*** Input data Section Begins ***

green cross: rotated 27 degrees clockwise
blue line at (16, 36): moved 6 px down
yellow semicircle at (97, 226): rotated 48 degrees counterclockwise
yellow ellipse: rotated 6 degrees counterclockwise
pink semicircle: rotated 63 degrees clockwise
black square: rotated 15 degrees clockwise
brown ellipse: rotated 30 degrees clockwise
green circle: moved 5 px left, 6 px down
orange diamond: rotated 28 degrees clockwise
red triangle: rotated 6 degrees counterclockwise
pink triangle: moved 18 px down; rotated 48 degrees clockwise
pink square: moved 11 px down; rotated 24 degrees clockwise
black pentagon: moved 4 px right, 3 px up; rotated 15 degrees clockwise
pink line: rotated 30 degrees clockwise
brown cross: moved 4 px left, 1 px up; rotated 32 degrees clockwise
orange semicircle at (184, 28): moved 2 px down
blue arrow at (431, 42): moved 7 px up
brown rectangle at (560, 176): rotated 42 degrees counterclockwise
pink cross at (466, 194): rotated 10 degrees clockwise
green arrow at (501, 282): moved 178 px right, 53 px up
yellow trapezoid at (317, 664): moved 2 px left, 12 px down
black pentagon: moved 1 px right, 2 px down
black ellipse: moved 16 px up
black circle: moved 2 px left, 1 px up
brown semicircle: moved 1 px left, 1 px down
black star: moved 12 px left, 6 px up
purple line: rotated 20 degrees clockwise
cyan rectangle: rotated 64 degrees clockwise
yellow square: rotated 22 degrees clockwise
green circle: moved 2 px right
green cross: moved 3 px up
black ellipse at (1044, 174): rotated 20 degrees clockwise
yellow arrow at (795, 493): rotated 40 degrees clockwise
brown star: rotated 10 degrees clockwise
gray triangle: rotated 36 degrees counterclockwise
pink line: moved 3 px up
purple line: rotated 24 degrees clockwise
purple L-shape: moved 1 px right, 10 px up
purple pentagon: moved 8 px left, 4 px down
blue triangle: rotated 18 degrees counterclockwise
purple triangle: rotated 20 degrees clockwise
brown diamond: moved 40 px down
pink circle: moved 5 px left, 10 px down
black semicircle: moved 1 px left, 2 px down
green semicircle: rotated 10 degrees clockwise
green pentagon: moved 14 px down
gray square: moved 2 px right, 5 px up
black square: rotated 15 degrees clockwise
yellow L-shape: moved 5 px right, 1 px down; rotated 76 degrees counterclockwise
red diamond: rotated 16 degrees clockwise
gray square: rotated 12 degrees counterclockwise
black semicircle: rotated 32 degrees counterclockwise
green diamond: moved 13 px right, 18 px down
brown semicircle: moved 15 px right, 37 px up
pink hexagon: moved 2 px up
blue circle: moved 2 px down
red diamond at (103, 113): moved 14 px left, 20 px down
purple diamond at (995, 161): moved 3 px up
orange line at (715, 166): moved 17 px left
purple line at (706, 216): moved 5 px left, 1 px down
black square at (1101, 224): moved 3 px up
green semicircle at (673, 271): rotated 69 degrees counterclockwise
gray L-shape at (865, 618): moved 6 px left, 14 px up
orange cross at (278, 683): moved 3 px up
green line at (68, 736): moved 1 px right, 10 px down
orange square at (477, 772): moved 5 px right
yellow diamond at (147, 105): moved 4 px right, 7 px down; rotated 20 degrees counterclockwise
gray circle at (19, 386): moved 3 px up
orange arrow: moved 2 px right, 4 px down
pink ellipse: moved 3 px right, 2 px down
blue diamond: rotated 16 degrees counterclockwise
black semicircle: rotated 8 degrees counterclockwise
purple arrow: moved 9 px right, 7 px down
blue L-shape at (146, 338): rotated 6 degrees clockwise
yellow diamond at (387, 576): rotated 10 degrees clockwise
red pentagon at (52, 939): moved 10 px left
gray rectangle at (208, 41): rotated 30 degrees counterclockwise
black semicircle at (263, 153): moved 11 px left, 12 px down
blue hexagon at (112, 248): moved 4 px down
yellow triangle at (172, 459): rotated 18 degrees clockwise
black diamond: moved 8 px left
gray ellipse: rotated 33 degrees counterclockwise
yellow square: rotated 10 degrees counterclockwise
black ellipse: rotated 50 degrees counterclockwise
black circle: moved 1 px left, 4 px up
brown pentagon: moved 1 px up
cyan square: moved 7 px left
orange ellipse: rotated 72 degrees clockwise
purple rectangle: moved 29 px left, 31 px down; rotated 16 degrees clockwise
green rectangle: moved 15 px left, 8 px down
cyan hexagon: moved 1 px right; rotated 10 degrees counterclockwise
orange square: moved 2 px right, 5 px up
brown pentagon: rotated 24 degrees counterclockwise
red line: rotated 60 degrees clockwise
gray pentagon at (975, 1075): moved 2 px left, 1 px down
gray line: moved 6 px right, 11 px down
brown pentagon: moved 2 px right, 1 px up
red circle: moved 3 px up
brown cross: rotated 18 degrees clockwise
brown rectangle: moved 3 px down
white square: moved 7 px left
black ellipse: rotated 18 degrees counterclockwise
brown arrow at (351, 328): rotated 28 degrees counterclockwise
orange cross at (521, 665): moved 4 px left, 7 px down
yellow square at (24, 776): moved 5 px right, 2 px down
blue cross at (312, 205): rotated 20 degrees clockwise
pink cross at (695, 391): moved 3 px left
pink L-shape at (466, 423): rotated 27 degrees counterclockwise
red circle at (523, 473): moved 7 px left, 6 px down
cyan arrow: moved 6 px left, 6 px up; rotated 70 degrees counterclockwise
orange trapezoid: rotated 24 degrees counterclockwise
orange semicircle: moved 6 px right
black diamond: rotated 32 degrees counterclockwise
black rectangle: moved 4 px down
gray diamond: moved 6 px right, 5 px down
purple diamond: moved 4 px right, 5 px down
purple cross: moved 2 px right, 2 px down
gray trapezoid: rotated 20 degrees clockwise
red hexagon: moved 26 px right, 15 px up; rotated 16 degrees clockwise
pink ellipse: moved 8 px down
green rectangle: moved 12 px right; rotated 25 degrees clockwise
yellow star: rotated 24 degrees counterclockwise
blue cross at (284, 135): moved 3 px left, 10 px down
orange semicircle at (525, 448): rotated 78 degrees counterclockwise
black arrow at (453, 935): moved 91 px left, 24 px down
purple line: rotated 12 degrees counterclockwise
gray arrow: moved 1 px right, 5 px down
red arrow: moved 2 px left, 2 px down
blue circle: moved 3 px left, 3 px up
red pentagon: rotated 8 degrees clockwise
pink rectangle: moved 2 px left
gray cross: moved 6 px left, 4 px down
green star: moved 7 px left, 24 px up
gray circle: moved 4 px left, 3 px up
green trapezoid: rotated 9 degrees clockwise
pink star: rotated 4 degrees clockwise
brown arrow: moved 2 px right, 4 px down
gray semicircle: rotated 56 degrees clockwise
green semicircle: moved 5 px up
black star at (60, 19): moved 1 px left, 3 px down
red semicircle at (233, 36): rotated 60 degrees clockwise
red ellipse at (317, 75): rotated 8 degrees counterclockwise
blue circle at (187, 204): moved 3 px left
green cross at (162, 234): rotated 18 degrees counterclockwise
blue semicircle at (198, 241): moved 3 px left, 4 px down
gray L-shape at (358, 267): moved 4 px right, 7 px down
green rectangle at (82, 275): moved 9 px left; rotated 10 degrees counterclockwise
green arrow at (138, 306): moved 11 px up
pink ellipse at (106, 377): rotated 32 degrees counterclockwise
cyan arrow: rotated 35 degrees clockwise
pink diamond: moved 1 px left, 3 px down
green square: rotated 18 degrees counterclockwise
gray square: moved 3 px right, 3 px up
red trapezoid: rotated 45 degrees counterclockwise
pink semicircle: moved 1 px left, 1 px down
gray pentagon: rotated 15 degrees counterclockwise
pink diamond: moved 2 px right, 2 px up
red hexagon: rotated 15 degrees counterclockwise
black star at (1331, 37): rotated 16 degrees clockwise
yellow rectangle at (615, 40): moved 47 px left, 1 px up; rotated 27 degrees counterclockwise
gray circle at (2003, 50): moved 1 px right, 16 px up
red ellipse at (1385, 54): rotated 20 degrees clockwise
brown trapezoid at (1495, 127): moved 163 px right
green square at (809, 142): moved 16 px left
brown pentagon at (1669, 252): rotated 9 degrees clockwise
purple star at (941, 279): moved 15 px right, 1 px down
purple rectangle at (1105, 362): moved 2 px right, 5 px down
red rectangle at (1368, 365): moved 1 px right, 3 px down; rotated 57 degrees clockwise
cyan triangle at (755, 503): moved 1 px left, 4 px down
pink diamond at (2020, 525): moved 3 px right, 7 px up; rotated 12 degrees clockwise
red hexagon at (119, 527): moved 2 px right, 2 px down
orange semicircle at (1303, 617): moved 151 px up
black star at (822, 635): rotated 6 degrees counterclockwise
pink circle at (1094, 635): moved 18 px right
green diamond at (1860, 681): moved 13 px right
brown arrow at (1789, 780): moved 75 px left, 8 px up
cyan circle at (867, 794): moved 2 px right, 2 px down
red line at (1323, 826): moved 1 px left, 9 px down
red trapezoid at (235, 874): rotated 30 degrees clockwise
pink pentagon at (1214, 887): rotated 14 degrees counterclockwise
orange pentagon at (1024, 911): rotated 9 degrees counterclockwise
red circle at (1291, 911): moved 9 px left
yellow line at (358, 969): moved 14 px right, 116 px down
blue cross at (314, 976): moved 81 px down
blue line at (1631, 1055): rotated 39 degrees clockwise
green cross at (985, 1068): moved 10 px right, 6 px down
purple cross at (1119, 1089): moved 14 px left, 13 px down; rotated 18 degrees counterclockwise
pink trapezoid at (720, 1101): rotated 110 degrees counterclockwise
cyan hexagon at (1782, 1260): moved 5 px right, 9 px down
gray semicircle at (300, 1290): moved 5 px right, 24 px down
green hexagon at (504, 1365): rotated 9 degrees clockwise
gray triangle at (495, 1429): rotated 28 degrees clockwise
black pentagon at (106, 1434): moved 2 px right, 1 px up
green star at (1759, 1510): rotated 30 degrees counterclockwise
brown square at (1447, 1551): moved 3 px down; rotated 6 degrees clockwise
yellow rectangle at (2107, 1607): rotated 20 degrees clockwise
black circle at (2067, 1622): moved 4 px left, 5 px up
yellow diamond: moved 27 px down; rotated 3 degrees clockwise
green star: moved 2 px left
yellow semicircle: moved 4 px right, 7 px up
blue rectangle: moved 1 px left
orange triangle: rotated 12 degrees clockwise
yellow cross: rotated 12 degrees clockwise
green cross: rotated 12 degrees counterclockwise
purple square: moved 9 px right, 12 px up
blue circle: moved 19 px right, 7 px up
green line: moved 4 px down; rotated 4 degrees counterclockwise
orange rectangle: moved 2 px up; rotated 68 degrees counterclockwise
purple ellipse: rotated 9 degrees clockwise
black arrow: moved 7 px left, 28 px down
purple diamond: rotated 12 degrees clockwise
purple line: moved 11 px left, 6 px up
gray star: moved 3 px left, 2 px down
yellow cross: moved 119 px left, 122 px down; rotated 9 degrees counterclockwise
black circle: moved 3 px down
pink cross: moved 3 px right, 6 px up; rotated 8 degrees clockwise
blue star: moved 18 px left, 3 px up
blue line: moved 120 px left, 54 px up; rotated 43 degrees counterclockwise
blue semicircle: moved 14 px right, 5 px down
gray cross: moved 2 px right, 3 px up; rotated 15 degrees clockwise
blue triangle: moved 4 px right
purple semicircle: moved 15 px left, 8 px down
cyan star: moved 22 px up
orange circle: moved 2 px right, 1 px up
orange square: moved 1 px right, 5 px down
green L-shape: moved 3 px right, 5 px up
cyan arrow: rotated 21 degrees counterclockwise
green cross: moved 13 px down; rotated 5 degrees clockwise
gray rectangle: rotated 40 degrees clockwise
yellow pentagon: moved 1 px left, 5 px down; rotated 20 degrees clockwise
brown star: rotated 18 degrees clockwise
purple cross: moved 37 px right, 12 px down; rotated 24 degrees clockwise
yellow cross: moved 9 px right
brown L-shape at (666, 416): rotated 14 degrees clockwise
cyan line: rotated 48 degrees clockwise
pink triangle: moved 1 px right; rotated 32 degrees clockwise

*** Input data Section Ends ***

▶ [Task description] Restate word for word only the lines above from the line containing "orange square: moved 2 px right, 5 px up" to the line containing "red hexagon: moved", both of them included.

▶ [Answer space]
orange square: moved 2 px right, 5 px up
brown pentagon: rotated 24 degrees counterclockwise
red line: rotated 60 degrees clockwise
gray pentagon at (975, 1075): moved 2 px left, 1 px down
gray line: moved 6 px right, 11 px down
brown pentagon: moved 2 px right, 1 px up
red circle: moved 3 px up
brown cross: rotated 18 degrees clockwise
brown rectangle: moved 3 px down
white square: moved 7 px left
black ellipse: rotated 18 degrees counterclockwise
brown arrow at (351, 328): rotated 28 degrees counterclockwise
orange cross at (521, 665): moved 4 px left, 7 px down
yellow square at (24, 776): moved 5 px right, 2 px down
blue cross at (312, 205): rotated 20 degrees clockwise
pink cross at (695, 391): moved 3 px left
pink L-shape at (466, 423): rotated 27 degrees counterclockwise
red circle at (523, 473): moved 7 px left, 6 px down
cyan arrow: moved 6 px left, 6 px up; rotated 70 degrees counterclockwise
orange trapezoid: rotated 24 degrees counterclockwise
orange semicircle: moved 6 px right
black diamond: rotated 32 degrees counterclockwise
black rectangle: moved 4 px down
gray diamond: moved 6 px right, 5 px down
purple diamond: moved 4 px right, 5 px down
purple cross: moved 2 px right, 2 px down
gray trapezoid: rotated 20 degrees clockwise
red hexagon: moved 26 px right, 15 px up; rotated 16 degrees clockwise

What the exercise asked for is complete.